DATA PROVIDED:
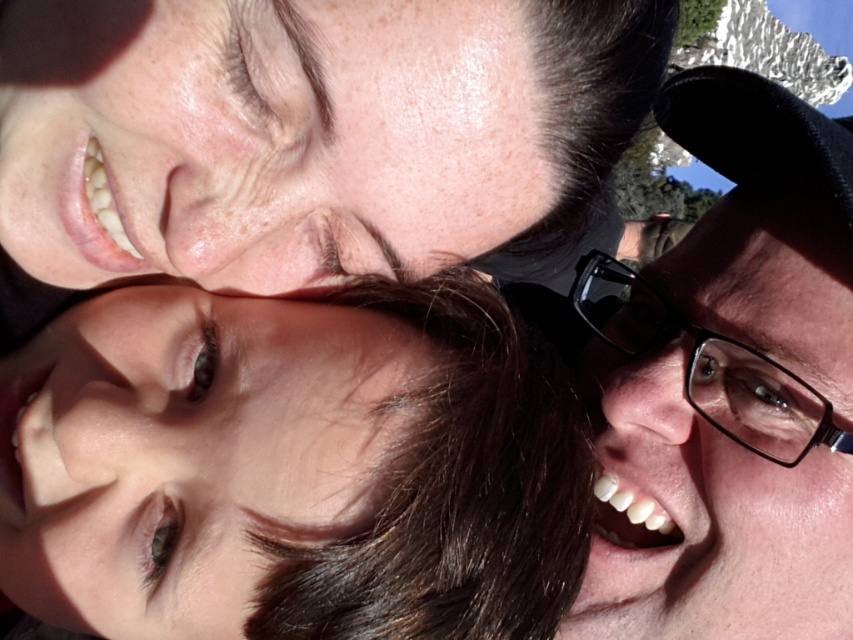
Who is more distant from viewer, (276, 396) or (772, 380)?

The point (772, 380) is behind.

Is smooth brown hair at center above black plastic glasses at upper right?

No.

Which is behind, point (355, 448) or point (785, 436)?

The point (785, 436) is more distant.

You are a GUI agent. You are given a task and a screenshot of the screen. Output one action in this format:
    pyautogui.click(x=<x>, y=<y>)
    Task: Click on the smooth brown hair at center
    The image size is (853, 640).
    Given the screenshot: What is the action you would take?
    pyautogui.click(x=292, y=467)

Is black plastic glasses at right closer to camera compared to black plastic glasses at upper right?

Yes, black plastic glasses at right is closer to the viewer.

This screenshot has height=640, width=853. What do you see at coordinates (732, 388) in the screenshot?
I see `black plastic glasses at right` at bounding box center [732, 388].

Find the location of a particular element. The height and width of the screenshot is (640, 853). black plastic glasses at right is located at coordinates (732, 388).

Consider the image. Does smooth brown hair at center have a smaller size compared to black plastic glasses at right?

Yes, smooth brown hair at center is smaller than black plastic glasses at right.

What do you see at coordinates (292, 467) in the screenshot? I see `smooth brown hair at center` at bounding box center [292, 467].

Identify the location of smooth brown hair at center. (292, 467).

TASK GOAL: Can you return, word for word, the lines running from the one that contains "Is black plastic" through the end of the lines?

EXERCISE ANSWER:
Is black plastic glasses at right closer to camera compared to black plastic glasses at upper right?

Yes, black plastic glasses at right is closer to the viewer.

This screenshot has height=640, width=853. What do you see at coordinates (732, 388) in the screenshot?
I see `black plastic glasses at right` at bounding box center [732, 388].

Find the location of a particular element. The height and width of the screenshot is (640, 853). black plastic glasses at right is located at coordinates (732, 388).

Consider the image. Does smooth brown hair at center have a smaller size compared to black plastic glasses at right?

Yes, smooth brown hair at center is smaller than black plastic glasses at right.

What do you see at coordinates (292, 467) in the screenshot? I see `smooth brown hair at center` at bounding box center [292, 467].

Identify the location of smooth brown hair at center. (292, 467).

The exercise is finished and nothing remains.